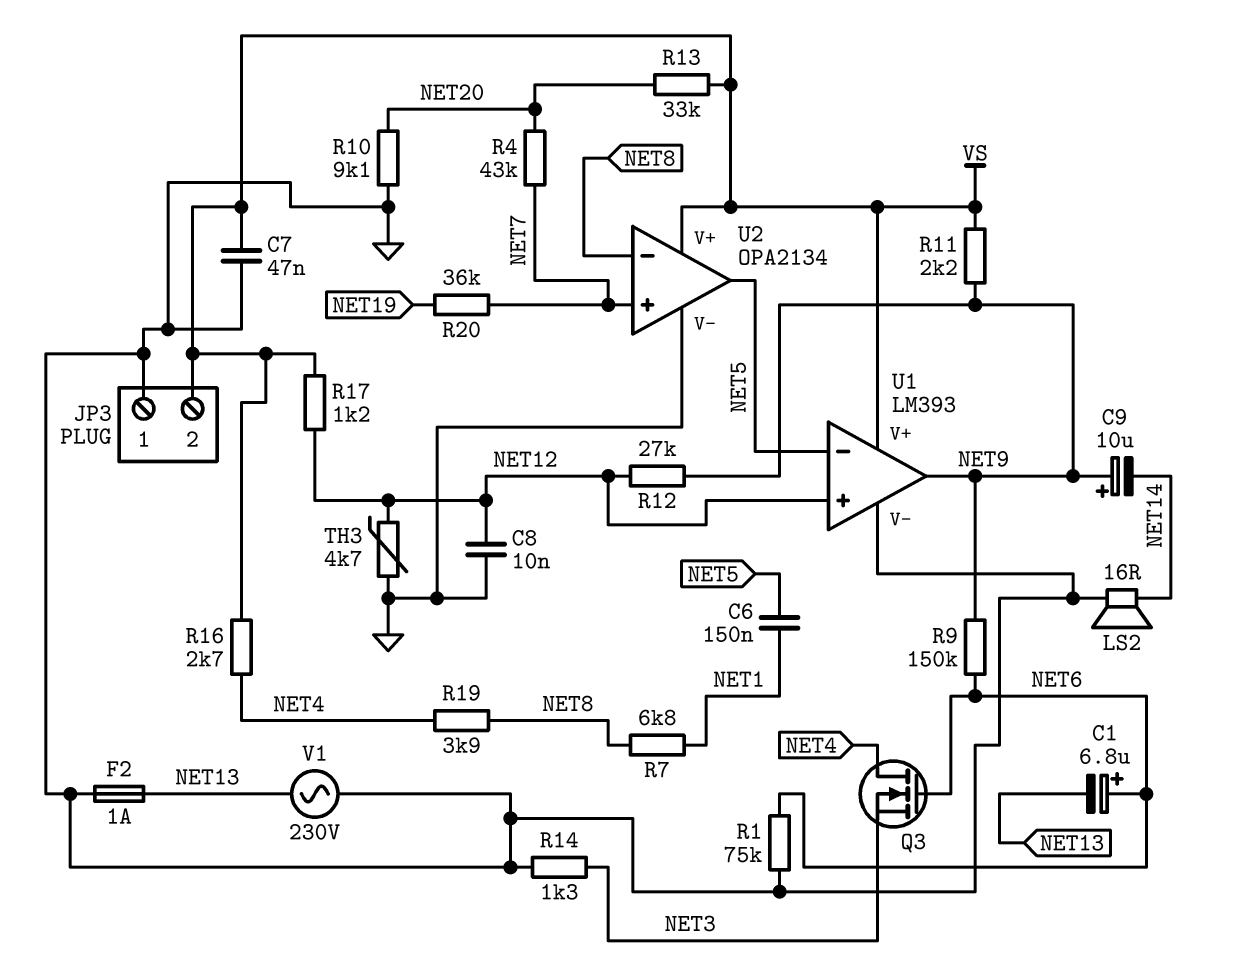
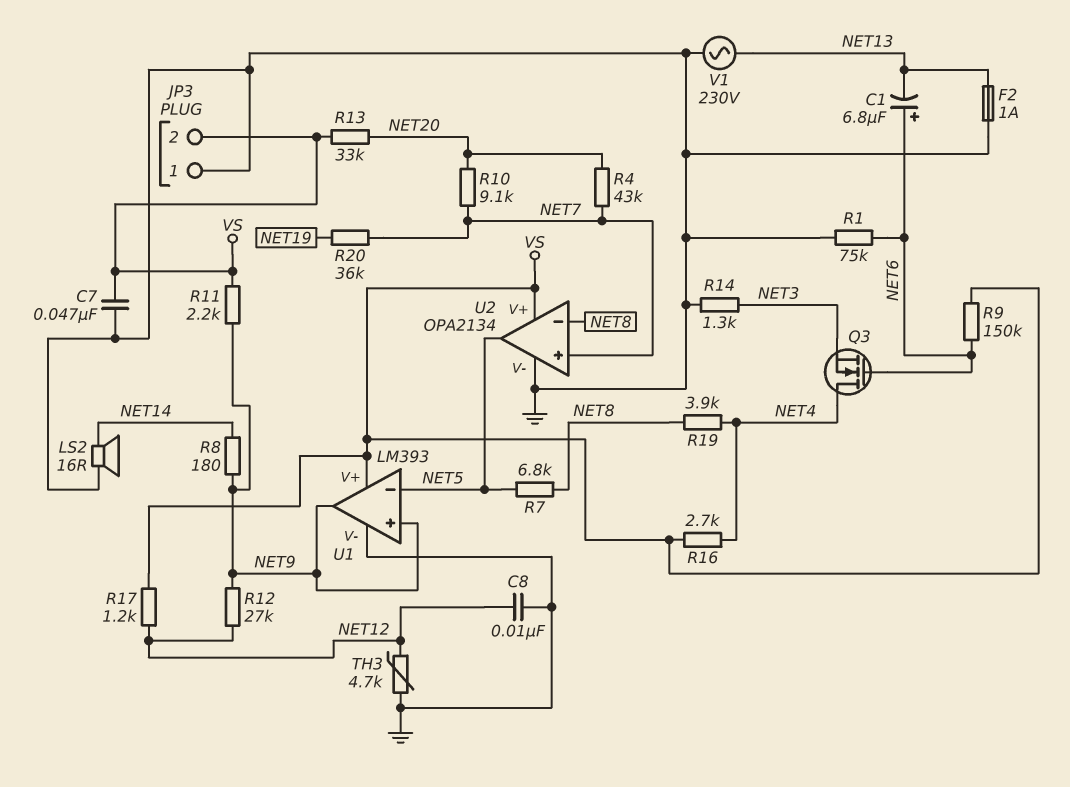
C6: 150nF (NET1, NET5) -> none
C9: 10uF (plus NET9, minus NET14) -> none
R7: 6.8k (NET1, NET8) -> 6.8k (NET5, NET8)
R8: none -> 180 (NET9, NET14)
R9: 150k (NET6, NET9) -> 150k (NET6, VS)
R10: 9.1k (GND, NET20) -> 9.1k (NET7, NET20)
U1 pin in+: NET12 -> NET9

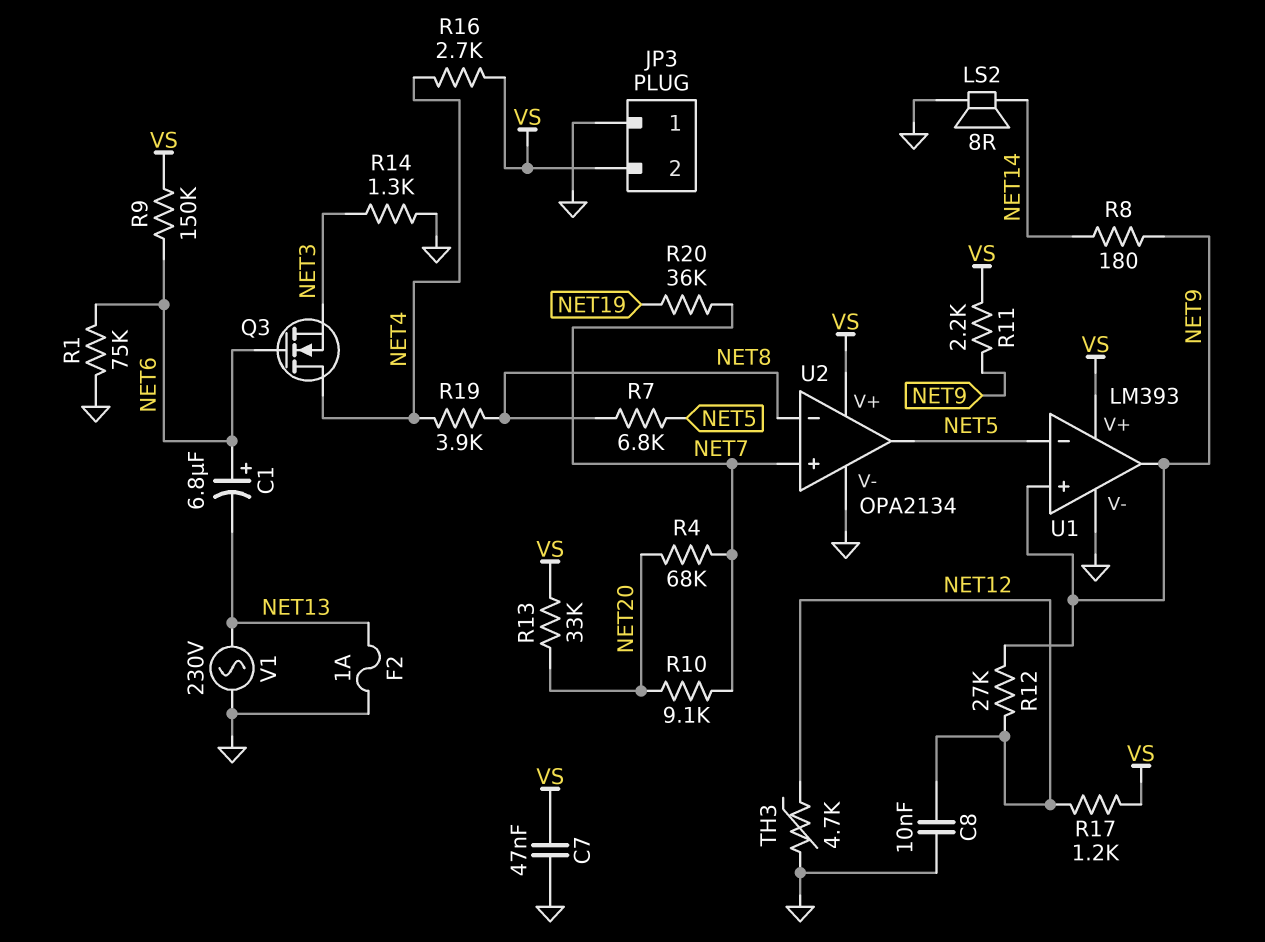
LS2: speaker 16R (GND, NET14) -> speaker 8R (GND, NET14)
R4: 43k (NET7, NET20) -> 68k (NET7, NET20)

**Exercise prompt**
An exact, picture-free copy of the listing above is the goal; write it out now.

**Solution for this task**
C6: 150nF (NET1, NET5) -> none
C9: 10uF (plus NET9, minus NET14) -> none
R7: 6.8k (NET1, NET8) -> 6.8k (NET5, NET8)
R8: none -> 180 (NET9, NET14)
R9: 150k (NET6, NET9) -> 150k (NET6, VS)
R10: 9.1k (GND, NET20) -> 9.1k (NET7, NET20)
U1 pin in+: NET12 -> NET9

LS2: speaker 16R (GND, NET14) -> speaker 8R (GND, NET14)
R4: 43k (NET7, NET20) -> 68k (NET7, NET20)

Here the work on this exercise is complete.